• **To do**
In the entries that follow, the first line to write out is the one containing "reloj de arena/marrón", and the last is the one containing "rodillo/amarillo [519 264]". Reproduce that stretch exactly, with nothing before or after it.

**** Exercise materials

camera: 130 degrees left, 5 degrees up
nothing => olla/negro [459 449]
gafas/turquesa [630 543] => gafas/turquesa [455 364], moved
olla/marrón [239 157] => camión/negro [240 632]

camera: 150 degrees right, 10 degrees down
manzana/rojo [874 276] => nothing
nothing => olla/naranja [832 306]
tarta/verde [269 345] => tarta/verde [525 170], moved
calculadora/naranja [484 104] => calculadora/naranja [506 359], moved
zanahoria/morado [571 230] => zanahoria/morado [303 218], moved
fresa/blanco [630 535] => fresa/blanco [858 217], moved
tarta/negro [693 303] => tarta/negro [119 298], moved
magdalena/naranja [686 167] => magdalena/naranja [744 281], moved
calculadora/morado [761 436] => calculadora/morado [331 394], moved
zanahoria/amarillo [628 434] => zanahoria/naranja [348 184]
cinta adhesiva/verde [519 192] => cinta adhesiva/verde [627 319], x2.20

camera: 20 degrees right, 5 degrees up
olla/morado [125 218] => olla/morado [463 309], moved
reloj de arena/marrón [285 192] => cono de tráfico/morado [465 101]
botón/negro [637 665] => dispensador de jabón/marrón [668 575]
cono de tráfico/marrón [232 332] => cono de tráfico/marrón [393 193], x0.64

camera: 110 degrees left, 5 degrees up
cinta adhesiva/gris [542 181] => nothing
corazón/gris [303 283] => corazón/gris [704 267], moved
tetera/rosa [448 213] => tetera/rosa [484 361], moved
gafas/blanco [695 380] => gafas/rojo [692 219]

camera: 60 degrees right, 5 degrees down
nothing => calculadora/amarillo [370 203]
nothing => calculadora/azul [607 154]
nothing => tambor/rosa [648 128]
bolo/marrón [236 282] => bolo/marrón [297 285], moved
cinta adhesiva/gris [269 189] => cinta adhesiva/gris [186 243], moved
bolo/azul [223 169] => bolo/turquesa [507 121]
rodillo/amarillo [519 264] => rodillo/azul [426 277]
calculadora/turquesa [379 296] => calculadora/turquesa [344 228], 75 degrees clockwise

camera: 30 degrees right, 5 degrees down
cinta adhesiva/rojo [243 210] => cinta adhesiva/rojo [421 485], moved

********

• **Response**
reloj de arena/marrón [285 192] => cono de tráfico/morado [465 101]
botón/negro [637 665] => dispensador de jabón/marrón [668 575]
cono de tráfico/marrón [232 332] => cono de tráfico/marrón [393 193], x0.64

camera: 110 degrees left, 5 degrees up
cinta adhesiva/gris [542 181] => nothing
corazón/gris [303 283] => corazón/gris [704 267], moved
tetera/rosa [448 213] => tetera/rosa [484 361], moved
gafas/blanco [695 380] => gafas/rojo [692 219]

camera: 60 degrees right, 5 degrees down
nothing => calculadora/amarillo [370 203]
nothing => calculadora/azul [607 154]
nothing => tambor/rosa [648 128]
bolo/marrón [236 282] => bolo/marrón [297 285], moved
cinta adhesiva/gris [269 189] => cinta adhesiva/gris [186 243], moved
bolo/azul [223 169] => bolo/turquesa [507 121]
rodillo/amarillo [519 264] => rodillo/azul [426 277]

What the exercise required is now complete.